**Exercise requirements:** Give again exactly the lines that stretch from the one with "camera: 50 degrees right, 0 degrees up" to the end of the data below, including both of those lines and nothing else.

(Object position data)
────────────────────────────────────────
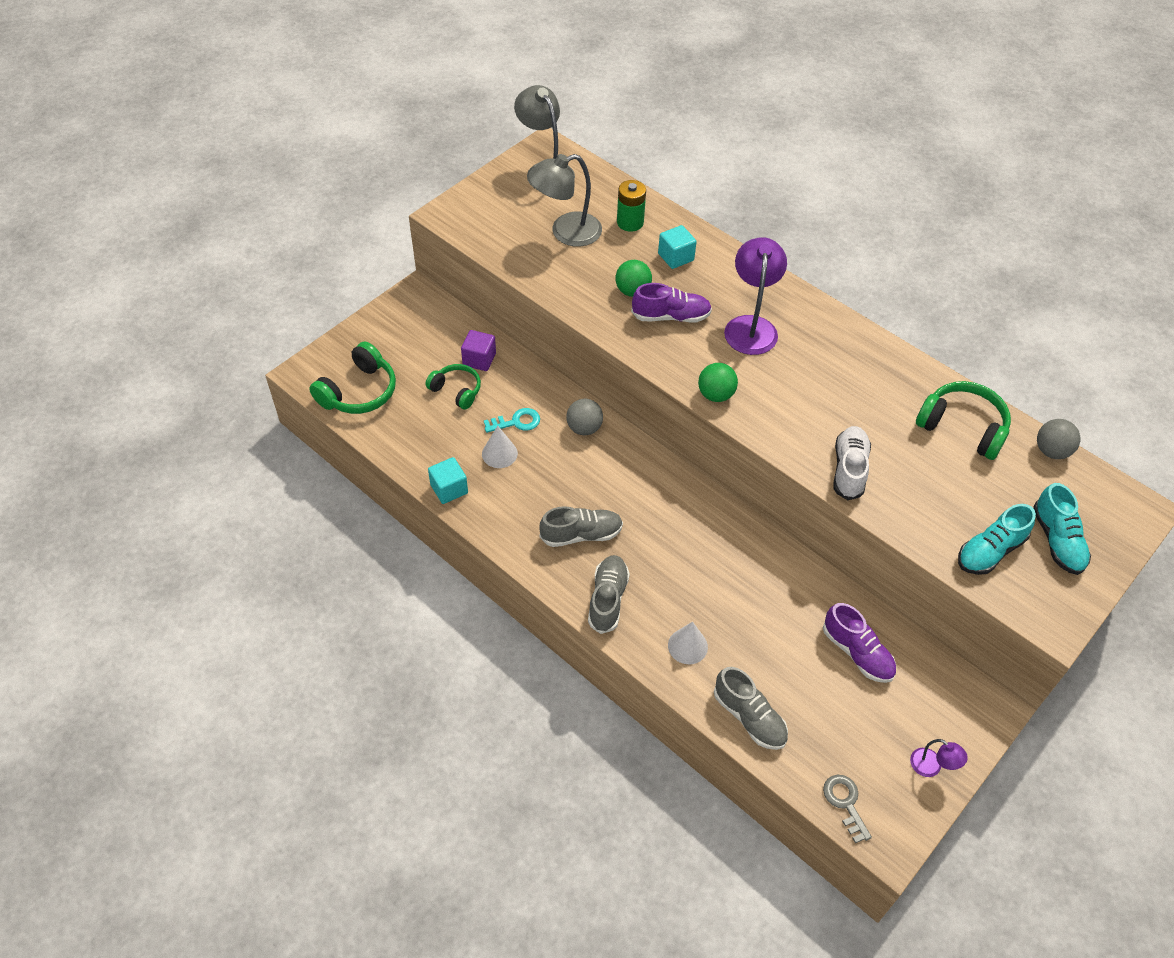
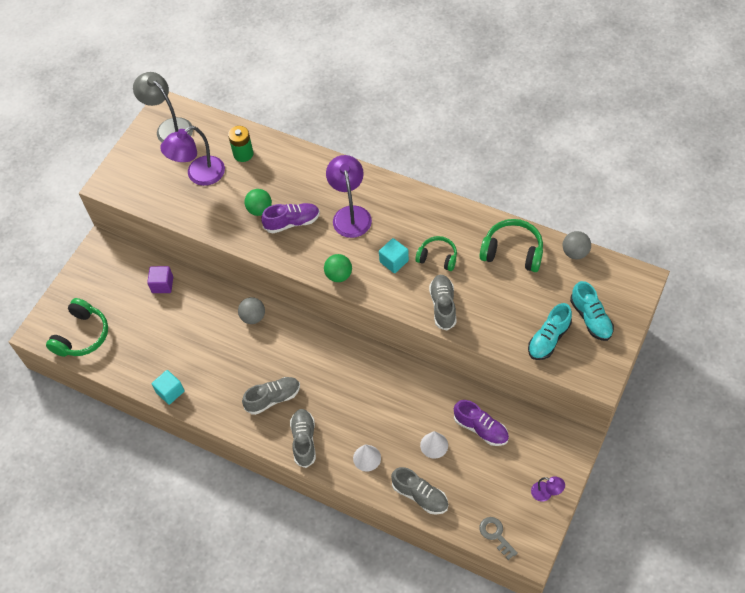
camera: 10 degrees left, 5 degrees up
green headphones [426,364,481,410] -> green headphones moved to [415,236,457,271]
white cone [482,426,518,468] -> white cone moved to [420,431,448,459]
turquoise key [484,408,540,433] -> none
grey lamp [528,154,602,247] -> purple lamp [160,126,225,186]
turquoise cube [658,225,697,269] -> turquoise cube moved to [379,238,409,273]
white shoe [834,426,871,500] -> grey shoe [429,275,456,331]

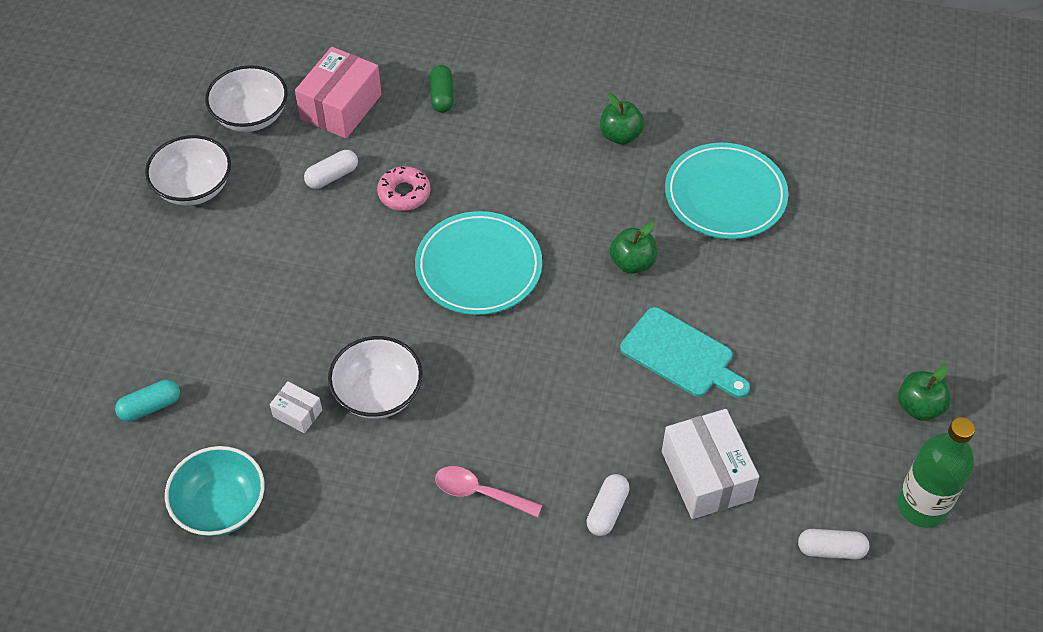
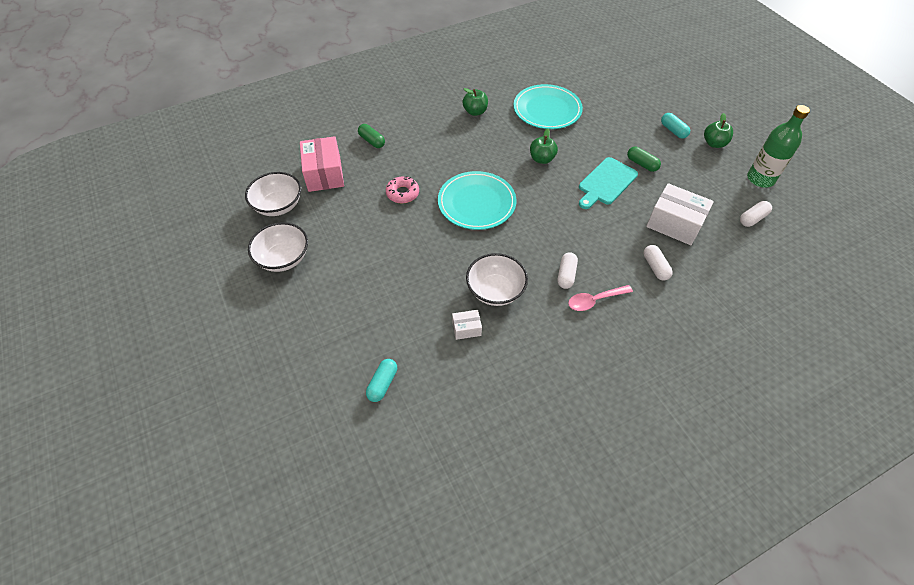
camera: 40 degrees left, 0 degrees up
turquoise bowl [165,446,265,536] -> none
white capsule [304,150,358,189] -> white capsule moved to [558,252,578,289]
turquoise cutting board [620,307,750,398] -> turquoise cutting board turned 135 degrees clockwise [579,157,638,209]
none -> green capsule [627,147,661,172]
none -> turquoise capsule [661,113,690,139]

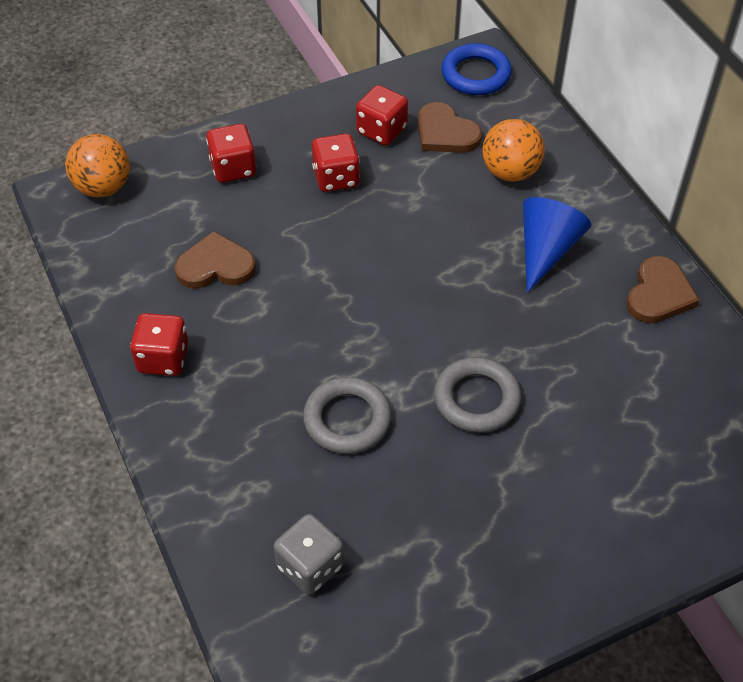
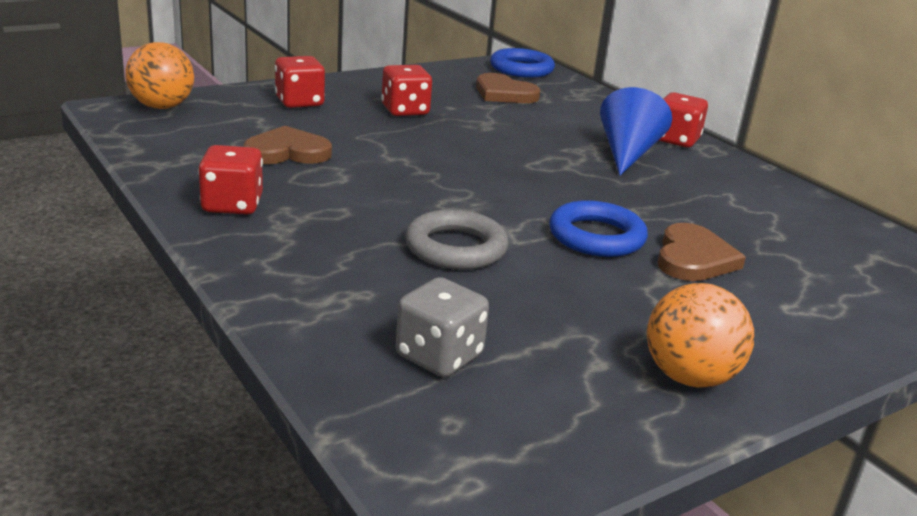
camera: 10 degrees left, 25 degrees down
red dice [356,85,408,146] -> red dice moved to [658,92,708,147]
grey ring [434,357,521,433] -> blue ring [549,200,648,257]
orange ball [482,119,545,182] -> orange ball moved to [647,283,754,388]
brown heart [627,256,700,323] -> brown heart moved to [658,223,746,281]

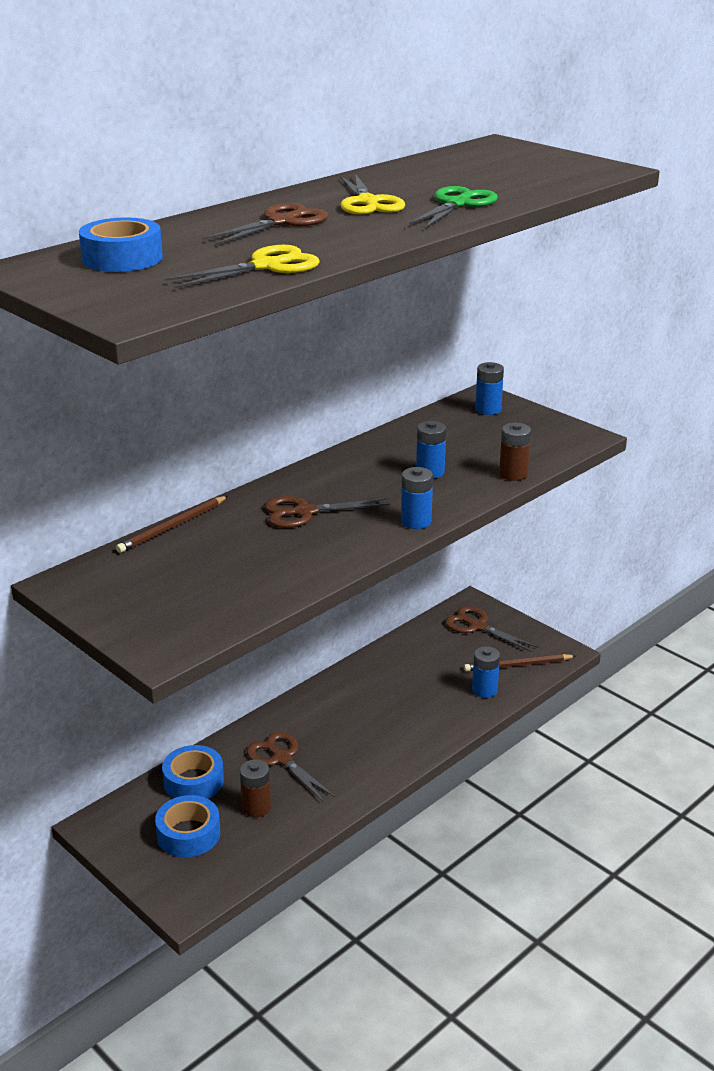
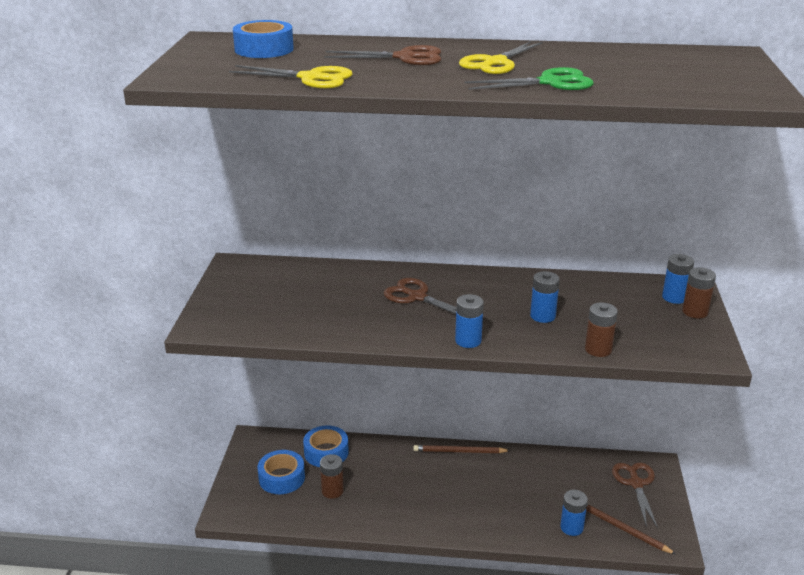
camera: 50 degrees right, 0 degrees up
brown pencil [116,496,228,553] -> brown pencil moved to [413,445,511,453]
brown scissors [247,732,335,802] -> none
none -> brown battery [682,267,716,319]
────────────────────────────────────────
**Solution:**
camera: 50 degrees right, 0 degrees up
brown pencil [116,496,228,553] -> brown pencil moved to [413,445,511,453]
brown scissors [247,732,335,802] -> none
none -> brown battery [682,267,716,319]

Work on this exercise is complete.